*Exercise objective*
Write every line below out again, exactly as given, but leave out the pictures.

*Data shown*
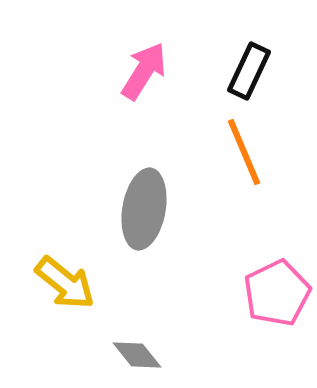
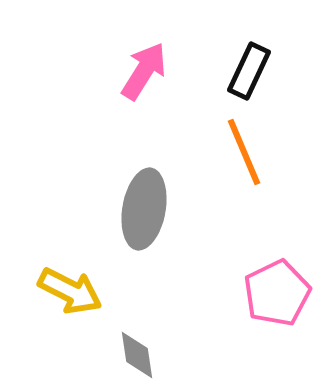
yellow arrow: moved 5 px right, 8 px down; rotated 12 degrees counterclockwise
gray diamond: rotated 30 degrees clockwise
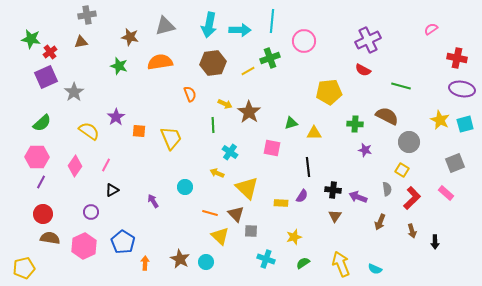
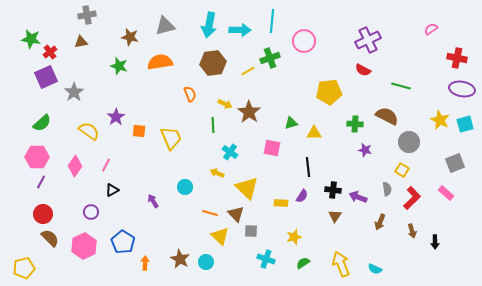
brown semicircle at (50, 238): rotated 36 degrees clockwise
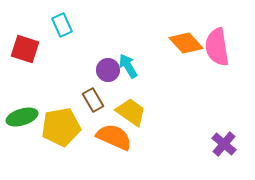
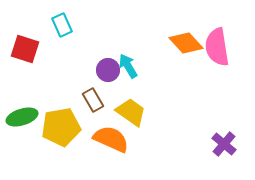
orange semicircle: moved 3 px left, 2 px down
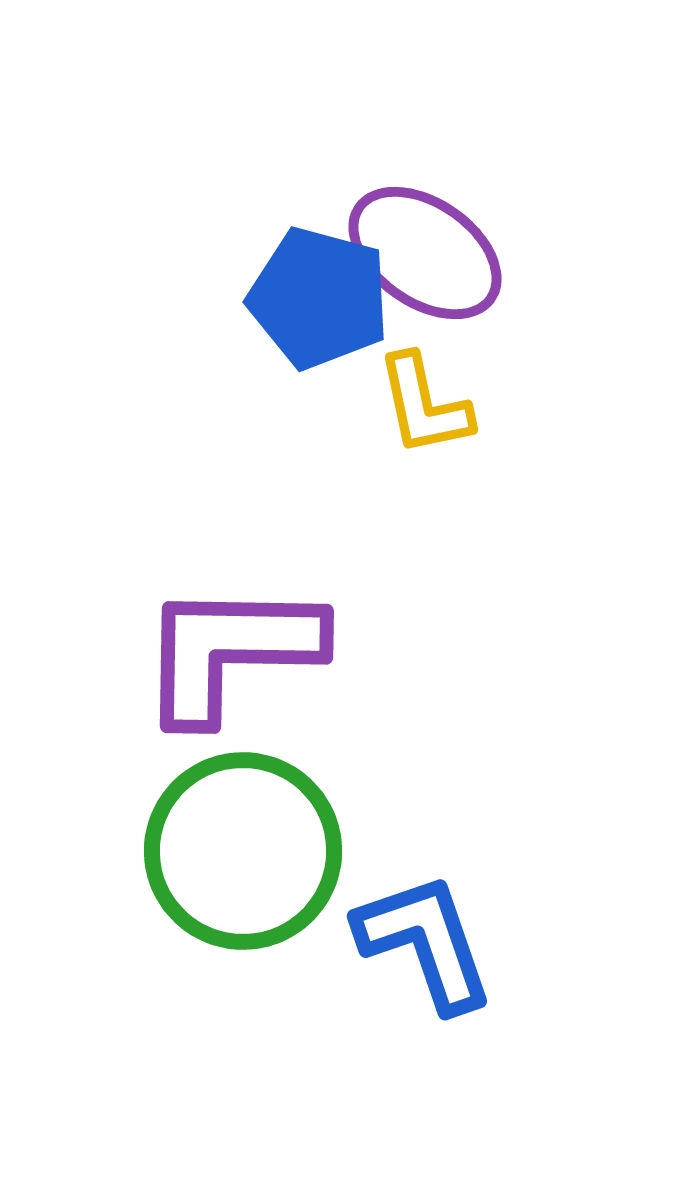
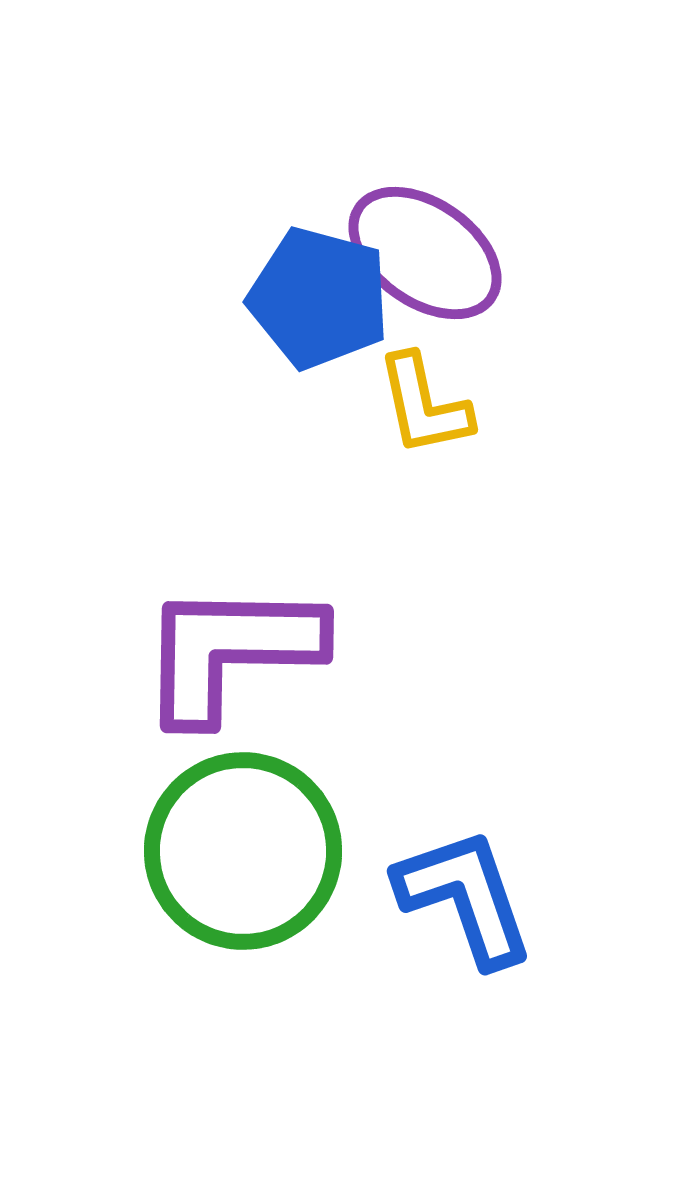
blue L-shape: moved 40 px right, 45 px up
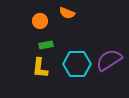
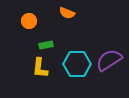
orange circle: moved 11 px left
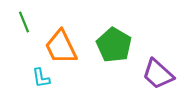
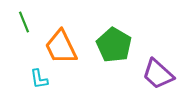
cyan L-shape: moved 2 px left, 1 px down
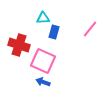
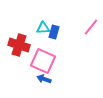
cyan triangle: moved 10 px down
pink line: moved 1 px right, 2 px up
blue arrow: moved 1 px right, 3 px up
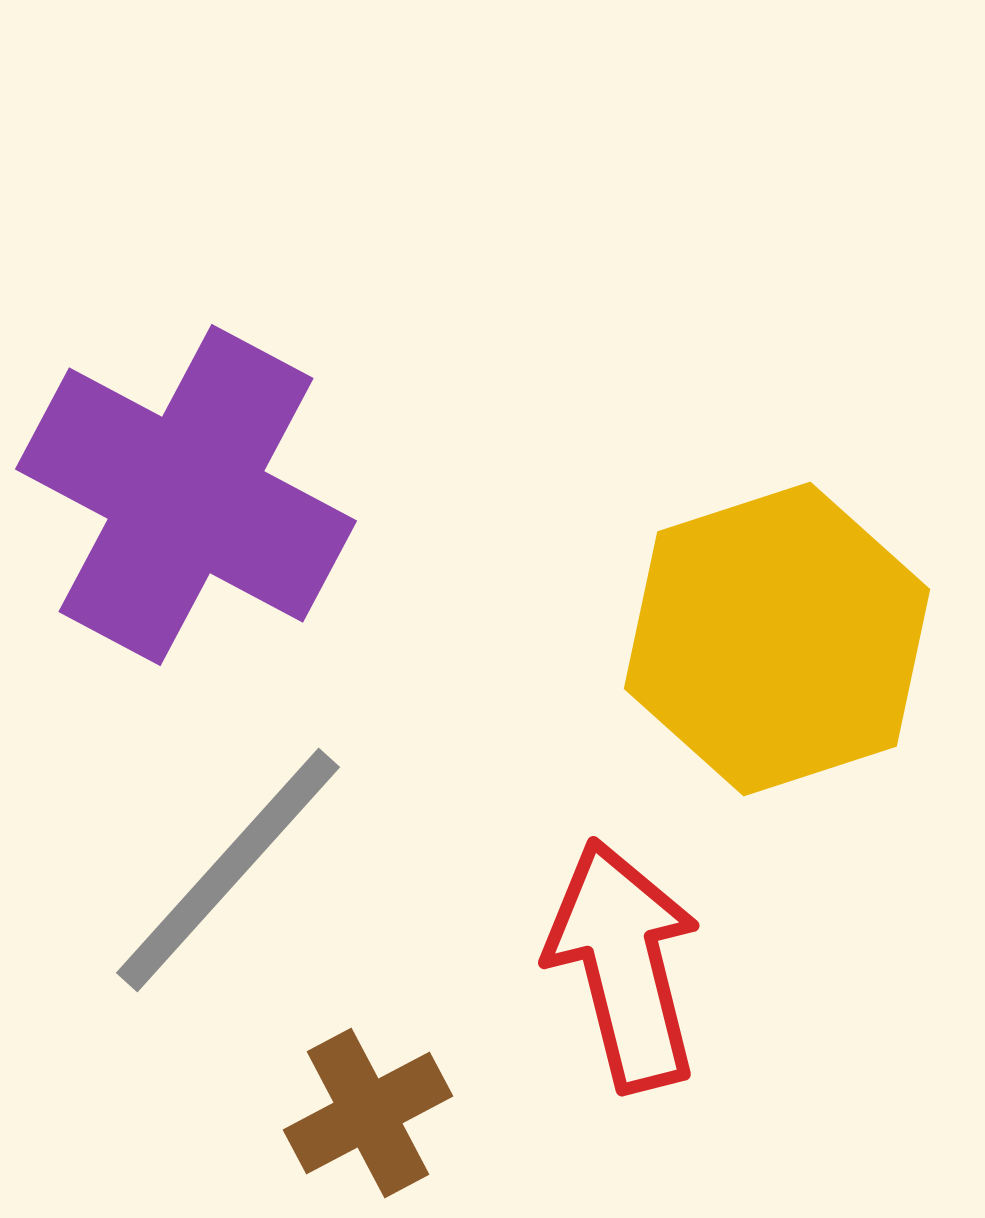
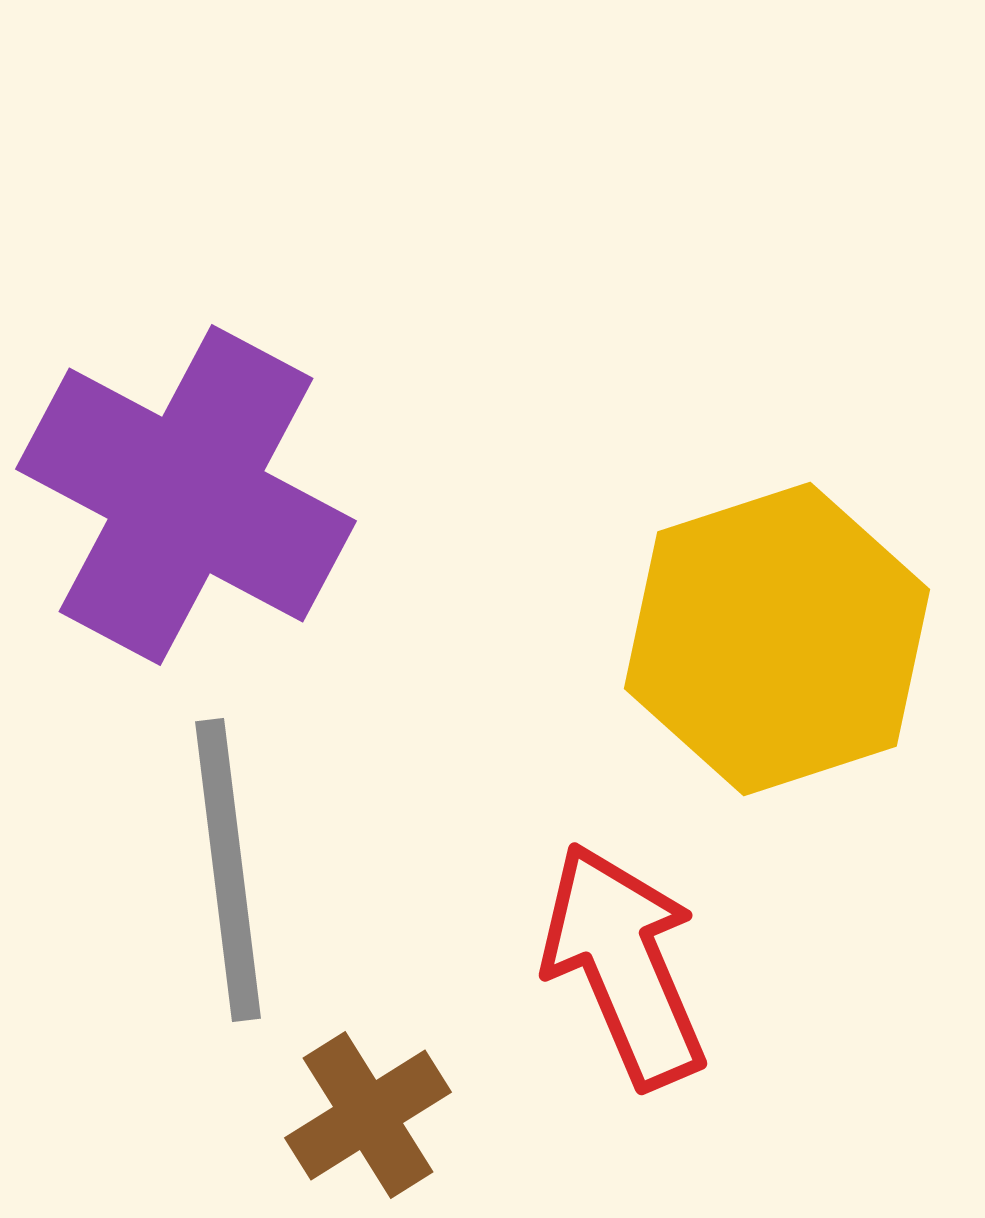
gray line: rotated 49 degrees counterclockwise
red arrow: rotated 9 degrees counterclockwise
brown cross: moved 2 px down; rotated 4 degrees counterclockwise
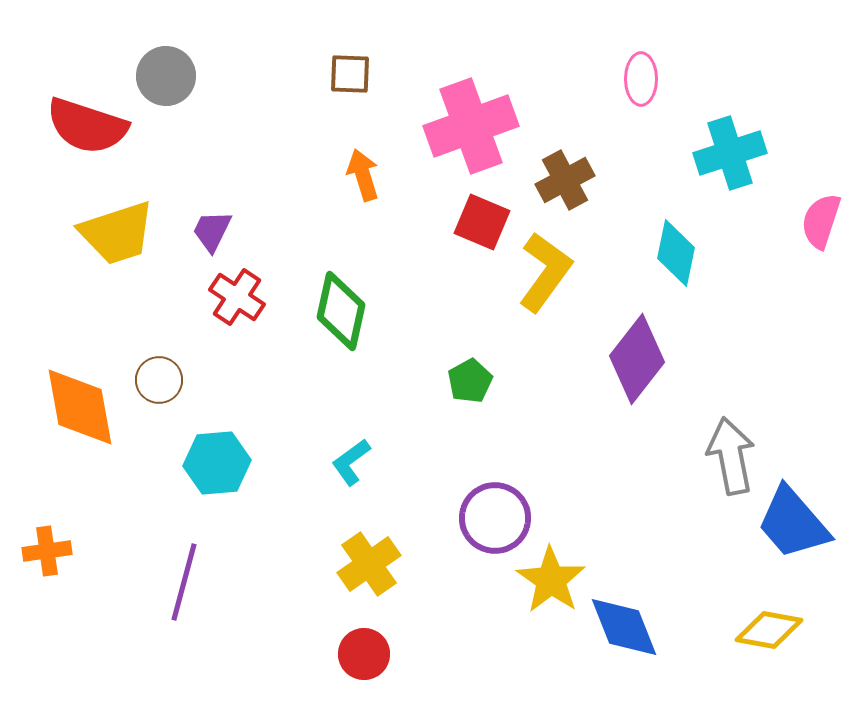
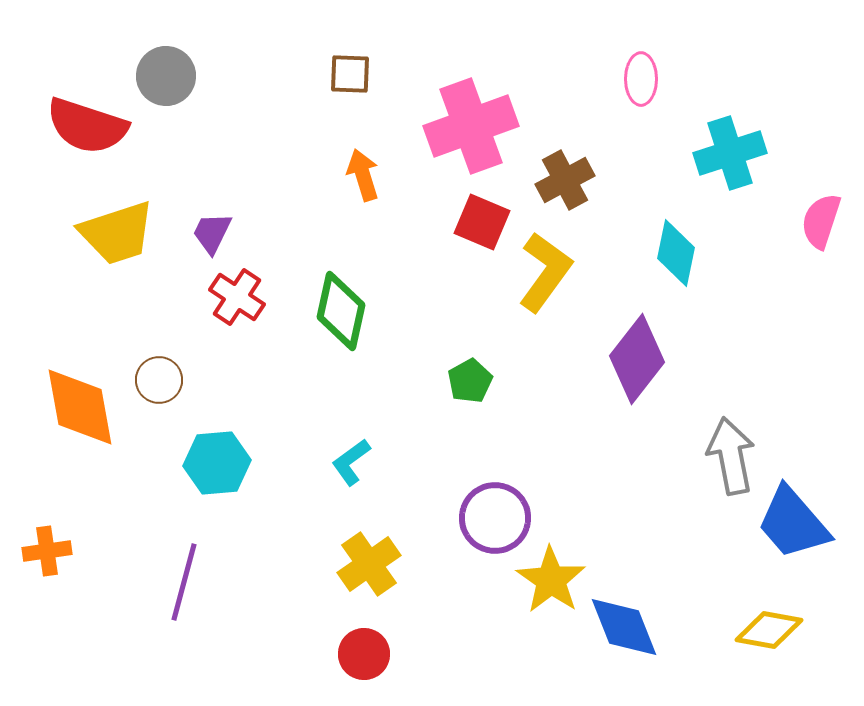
purple trapezoid: moved 2 px down
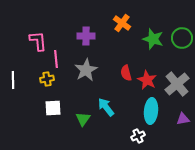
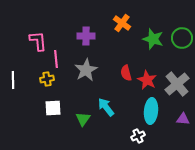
purple triangle: rotated 16 degrees clockwise
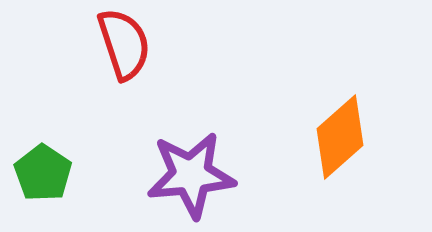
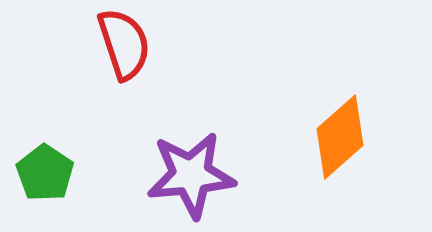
green pentagon: moved 2 px right
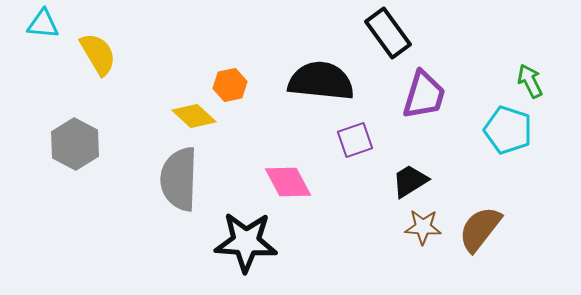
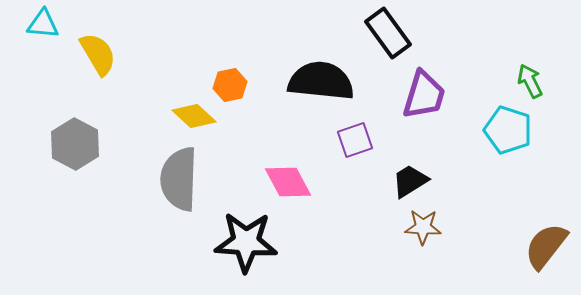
brown semicircle: moved 66 px right, 17 px down
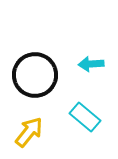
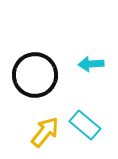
cyan rectangle: moved 8 px down
yellow arrow: moved 16 px right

*Answer to this exercise*
yellow arrow: moved 5 px right, 8 px down; rotated 12 degrees counterclockwise
gray diamond: rotated 30 degrees clockwise
brown semicircle at (50, 238): rotated 36 degrees clockwise
orange semicircle: moved 3 px left, 2 px down
blue L-shape: moved 40 px right, 45 px up
orange circle: moved 11 px left
cyan L-shape: moved 2 px left, 1 px down
cyan triangle: moved 10 px down
pink line: moved 1 px right, 2 px up
blue arrow: moved 1 px right, 3 px up
gray line: rotated 49 degrees counterclockwise
red arrow: rotated 9 degrees counterclockwise
brown cross: moved 2 px down; rotated 4 degrees counterclockwise
purple trapezoid: moved 2 px down
purple triangle: rotated 16 degrees clockwise
green pentagon: moved 2 px right
brown semicircle: moved 66 px right, 17 px down
cyan rectangle: moved 8 px down
yellow arrow: moved 16 px right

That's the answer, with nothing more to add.